[Exercise]
Copy nothing from the entries below except the lines from the one containing "SONAR2: HC-SR04 -> US-100" through the one containing "PIXELS: WS2813 -> SK6812", and copy those exactly.
=== Data excerpts ===
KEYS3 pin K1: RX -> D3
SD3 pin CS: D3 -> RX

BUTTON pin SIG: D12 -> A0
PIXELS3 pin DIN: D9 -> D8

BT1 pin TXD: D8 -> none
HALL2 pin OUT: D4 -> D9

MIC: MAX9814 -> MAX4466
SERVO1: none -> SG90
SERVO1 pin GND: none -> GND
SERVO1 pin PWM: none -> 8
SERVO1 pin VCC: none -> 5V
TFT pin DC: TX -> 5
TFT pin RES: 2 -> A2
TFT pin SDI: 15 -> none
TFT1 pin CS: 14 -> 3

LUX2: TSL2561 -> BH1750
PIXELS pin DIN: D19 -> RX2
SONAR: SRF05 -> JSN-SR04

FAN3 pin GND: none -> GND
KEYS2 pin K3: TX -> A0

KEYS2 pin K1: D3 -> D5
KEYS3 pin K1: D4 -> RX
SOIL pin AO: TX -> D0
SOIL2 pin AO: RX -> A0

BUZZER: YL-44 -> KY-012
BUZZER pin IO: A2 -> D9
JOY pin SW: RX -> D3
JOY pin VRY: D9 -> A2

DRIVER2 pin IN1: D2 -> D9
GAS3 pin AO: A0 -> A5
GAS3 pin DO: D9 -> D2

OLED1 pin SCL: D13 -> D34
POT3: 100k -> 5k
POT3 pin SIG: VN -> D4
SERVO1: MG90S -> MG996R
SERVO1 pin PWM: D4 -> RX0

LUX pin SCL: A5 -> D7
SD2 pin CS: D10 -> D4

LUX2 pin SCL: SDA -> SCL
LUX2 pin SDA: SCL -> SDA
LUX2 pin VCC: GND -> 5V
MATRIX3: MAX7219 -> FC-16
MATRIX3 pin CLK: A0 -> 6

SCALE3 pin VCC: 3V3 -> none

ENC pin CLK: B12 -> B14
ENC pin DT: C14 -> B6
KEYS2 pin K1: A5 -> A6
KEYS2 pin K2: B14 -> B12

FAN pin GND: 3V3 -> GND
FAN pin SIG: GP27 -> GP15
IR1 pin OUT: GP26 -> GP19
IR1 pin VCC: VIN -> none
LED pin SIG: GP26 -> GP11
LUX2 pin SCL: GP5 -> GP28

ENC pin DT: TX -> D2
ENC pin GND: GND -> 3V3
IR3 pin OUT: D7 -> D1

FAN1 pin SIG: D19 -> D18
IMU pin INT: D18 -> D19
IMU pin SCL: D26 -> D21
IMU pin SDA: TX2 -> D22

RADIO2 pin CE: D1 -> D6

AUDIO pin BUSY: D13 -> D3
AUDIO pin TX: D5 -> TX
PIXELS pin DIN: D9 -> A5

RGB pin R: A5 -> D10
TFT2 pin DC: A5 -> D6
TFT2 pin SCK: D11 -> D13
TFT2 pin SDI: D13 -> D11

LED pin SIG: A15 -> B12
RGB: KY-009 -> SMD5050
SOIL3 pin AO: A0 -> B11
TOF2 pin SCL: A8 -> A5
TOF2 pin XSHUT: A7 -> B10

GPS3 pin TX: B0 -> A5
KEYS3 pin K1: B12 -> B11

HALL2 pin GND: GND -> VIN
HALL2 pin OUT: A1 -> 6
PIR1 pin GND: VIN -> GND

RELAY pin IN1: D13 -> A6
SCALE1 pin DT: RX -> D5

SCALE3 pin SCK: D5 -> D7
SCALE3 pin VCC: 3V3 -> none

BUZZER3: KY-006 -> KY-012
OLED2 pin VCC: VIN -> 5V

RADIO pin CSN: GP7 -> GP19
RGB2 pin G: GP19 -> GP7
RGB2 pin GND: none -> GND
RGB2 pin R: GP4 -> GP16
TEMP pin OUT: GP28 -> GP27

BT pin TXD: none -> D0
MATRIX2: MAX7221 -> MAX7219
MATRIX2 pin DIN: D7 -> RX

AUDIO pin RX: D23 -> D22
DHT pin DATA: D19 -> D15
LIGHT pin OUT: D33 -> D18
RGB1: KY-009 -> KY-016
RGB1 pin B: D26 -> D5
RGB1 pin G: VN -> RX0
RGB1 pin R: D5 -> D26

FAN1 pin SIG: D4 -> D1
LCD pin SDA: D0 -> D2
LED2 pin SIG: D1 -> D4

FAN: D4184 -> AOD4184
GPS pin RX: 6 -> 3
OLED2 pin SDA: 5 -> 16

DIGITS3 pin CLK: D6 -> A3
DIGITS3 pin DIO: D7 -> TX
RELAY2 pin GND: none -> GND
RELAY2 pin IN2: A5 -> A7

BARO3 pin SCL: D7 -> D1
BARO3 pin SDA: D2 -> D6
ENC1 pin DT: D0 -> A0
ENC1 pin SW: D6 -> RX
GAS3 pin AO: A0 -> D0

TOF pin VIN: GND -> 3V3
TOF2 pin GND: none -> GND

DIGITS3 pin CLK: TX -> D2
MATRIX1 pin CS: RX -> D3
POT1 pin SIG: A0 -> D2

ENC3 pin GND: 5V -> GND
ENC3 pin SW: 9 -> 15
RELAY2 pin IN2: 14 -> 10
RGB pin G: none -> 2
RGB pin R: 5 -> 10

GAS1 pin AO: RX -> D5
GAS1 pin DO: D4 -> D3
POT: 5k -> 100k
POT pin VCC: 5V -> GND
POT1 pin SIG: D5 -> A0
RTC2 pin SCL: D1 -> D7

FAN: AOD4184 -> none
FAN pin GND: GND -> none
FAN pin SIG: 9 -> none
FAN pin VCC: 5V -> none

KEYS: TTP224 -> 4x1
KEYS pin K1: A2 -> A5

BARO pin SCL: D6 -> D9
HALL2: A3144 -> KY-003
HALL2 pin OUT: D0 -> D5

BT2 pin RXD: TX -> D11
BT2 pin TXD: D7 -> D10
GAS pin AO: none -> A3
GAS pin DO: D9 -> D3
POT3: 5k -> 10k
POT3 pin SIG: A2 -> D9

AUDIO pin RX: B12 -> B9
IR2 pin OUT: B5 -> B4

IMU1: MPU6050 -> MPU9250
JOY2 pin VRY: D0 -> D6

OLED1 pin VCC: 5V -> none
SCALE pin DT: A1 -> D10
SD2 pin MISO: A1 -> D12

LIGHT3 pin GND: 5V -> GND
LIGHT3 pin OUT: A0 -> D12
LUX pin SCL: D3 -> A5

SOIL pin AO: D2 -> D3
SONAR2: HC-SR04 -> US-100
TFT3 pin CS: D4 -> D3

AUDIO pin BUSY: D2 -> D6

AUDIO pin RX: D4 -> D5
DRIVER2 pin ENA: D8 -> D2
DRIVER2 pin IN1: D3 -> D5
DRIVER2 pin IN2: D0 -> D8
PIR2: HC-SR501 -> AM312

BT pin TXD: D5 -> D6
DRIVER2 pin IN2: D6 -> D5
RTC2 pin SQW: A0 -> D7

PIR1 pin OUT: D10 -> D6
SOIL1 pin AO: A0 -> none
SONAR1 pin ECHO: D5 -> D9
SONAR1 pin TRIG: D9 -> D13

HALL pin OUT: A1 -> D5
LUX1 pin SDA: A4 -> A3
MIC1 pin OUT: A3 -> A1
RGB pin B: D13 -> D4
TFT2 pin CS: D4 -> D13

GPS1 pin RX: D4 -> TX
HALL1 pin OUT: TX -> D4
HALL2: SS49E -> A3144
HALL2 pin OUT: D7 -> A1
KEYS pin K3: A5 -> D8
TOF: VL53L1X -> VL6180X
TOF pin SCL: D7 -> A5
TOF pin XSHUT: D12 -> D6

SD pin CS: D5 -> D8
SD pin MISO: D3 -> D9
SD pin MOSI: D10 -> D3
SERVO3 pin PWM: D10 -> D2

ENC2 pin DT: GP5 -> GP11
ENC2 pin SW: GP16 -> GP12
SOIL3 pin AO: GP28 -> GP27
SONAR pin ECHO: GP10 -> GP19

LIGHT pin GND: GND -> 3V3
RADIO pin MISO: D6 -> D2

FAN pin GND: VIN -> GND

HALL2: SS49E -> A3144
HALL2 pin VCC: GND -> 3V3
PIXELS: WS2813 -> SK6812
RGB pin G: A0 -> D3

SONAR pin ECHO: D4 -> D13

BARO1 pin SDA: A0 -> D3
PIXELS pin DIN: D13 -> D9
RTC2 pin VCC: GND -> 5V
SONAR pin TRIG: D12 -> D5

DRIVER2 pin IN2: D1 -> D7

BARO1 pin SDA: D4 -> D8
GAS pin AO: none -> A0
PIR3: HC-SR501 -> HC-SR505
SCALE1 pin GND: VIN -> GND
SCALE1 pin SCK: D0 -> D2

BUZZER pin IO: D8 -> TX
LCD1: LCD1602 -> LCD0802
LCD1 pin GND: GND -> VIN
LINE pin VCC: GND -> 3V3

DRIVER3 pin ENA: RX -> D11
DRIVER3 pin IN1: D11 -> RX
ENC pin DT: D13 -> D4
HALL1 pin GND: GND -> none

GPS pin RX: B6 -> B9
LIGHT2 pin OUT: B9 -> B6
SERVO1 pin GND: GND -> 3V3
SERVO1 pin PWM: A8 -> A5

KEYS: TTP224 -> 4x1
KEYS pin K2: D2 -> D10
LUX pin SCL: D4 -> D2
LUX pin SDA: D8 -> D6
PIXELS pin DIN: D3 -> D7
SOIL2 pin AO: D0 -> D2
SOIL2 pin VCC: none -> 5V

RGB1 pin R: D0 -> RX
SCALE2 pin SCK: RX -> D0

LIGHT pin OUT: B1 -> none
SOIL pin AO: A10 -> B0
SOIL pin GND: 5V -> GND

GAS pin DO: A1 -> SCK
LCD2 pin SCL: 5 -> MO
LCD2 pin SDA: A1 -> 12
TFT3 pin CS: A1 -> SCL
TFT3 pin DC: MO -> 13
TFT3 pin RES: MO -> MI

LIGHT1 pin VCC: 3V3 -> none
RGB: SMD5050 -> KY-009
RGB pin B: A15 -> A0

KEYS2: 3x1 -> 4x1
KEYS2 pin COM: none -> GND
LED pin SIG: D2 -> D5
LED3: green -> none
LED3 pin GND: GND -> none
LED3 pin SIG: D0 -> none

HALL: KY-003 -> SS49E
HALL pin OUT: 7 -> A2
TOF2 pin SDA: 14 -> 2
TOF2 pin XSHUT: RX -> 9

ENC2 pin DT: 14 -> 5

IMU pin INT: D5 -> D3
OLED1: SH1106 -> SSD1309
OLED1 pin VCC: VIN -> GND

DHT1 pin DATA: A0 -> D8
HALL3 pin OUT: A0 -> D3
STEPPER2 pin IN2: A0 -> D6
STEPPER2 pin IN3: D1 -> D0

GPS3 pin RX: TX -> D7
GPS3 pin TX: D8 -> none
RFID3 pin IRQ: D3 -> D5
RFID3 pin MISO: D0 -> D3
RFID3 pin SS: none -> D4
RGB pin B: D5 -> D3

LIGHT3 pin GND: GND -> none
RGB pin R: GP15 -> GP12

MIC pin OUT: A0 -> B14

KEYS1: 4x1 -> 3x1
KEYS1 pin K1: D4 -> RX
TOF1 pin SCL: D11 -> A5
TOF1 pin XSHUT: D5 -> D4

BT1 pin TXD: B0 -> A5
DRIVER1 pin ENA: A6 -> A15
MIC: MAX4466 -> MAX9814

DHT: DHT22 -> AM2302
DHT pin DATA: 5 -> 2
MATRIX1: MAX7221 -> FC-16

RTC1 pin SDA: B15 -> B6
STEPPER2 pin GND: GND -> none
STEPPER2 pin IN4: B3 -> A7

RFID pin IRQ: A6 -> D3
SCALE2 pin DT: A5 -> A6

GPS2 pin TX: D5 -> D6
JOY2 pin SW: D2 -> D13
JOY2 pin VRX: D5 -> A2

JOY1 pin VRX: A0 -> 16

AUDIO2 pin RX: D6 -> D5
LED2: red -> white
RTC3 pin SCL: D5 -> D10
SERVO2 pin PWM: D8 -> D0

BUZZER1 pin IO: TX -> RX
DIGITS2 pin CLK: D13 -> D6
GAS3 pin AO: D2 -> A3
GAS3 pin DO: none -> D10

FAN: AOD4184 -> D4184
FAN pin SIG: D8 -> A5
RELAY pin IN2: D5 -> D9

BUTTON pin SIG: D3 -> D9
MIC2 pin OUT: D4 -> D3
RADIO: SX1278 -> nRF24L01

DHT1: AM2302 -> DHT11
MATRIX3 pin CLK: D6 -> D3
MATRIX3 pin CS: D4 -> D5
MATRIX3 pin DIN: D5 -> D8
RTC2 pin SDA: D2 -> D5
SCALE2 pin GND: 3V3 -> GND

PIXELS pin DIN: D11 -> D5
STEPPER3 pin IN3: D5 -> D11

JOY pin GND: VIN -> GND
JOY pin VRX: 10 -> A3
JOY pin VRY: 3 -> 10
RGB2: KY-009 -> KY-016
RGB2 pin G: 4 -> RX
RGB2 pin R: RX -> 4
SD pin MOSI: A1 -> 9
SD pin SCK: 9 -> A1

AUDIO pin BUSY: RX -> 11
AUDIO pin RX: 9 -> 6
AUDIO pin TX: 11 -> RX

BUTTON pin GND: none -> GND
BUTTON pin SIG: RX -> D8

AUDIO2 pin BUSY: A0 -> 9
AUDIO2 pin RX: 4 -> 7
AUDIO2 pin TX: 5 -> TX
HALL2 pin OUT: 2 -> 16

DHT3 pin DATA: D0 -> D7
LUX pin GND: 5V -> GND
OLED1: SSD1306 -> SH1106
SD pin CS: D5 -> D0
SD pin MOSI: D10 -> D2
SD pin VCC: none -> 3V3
===
[Completed exercise]
SONAR2: HC-SR04 -> US-100
TFT3 pin CS: D4 -> D3

AUDIO pin BUSY: D2 -> D6

AUDIO pin RX: D4 -> D5
DRIVER2 pin ENA: D8 -> D2
DRIVER2 pin IN1: D3 -> D5
DRIVER2 pin IN2: D0 -> D8
PIR2: HC-SR501 -> AM312

BT pin TXD: D5 -> D6
DRIVER2 pin IN2: D6 -> D5
RTC2 pin SQW: A0 -> D7

PIR1 pin OUT: D10 -> D6
SOIL1 pin AO: A0 -> none
SONAR1 pin ECHO: D5 -> D9
SONAR1 pin TRIG: D9 -> D13

HALL pin OUT: A1 -> D5
LUX1 pin SDA: A4 -> A3
MIC1 pin OUT: A3 -> A1
RGB pin B: D13 -> D4
TFT2 pin CS: D4 -> D13

GPS1 pin RX: D4 -> TX
HALL1 pin OUT: TX -> D4
HALL2: SS49E -> A3144
HALL2 pin OUT: D7 -> A1
KEYS pin K3: A5 -> D8
TOF: VL53L1X -> VL6180X
TOF pin SCL: D7 -> A5
TOF pin XSHUT: D12 -> D6

SD pin CS: D5 -> D8
SD pin MISO: D3 -> D9
SD pin MOSI: D10 -> D3
SERVO3 pin PWM: D10 -> D2

ENC2 pin DT: GP5 -> GP11
ENC2 pin SW: GP16 -> GP12
SOIL3 pin AO: GP28 -> GP27
SONAR pin ECHO: GP10 -> GP19

LIGHT pin GND: GND -> 3V3
RADIO pin MISO: D6 -> D2

FAN pin GND: VIN -> GND

HALL2: SS49E -> A3144
HALL2 pin VCC: GND -> 3V3
PIXELS: WS2813 -> SK6812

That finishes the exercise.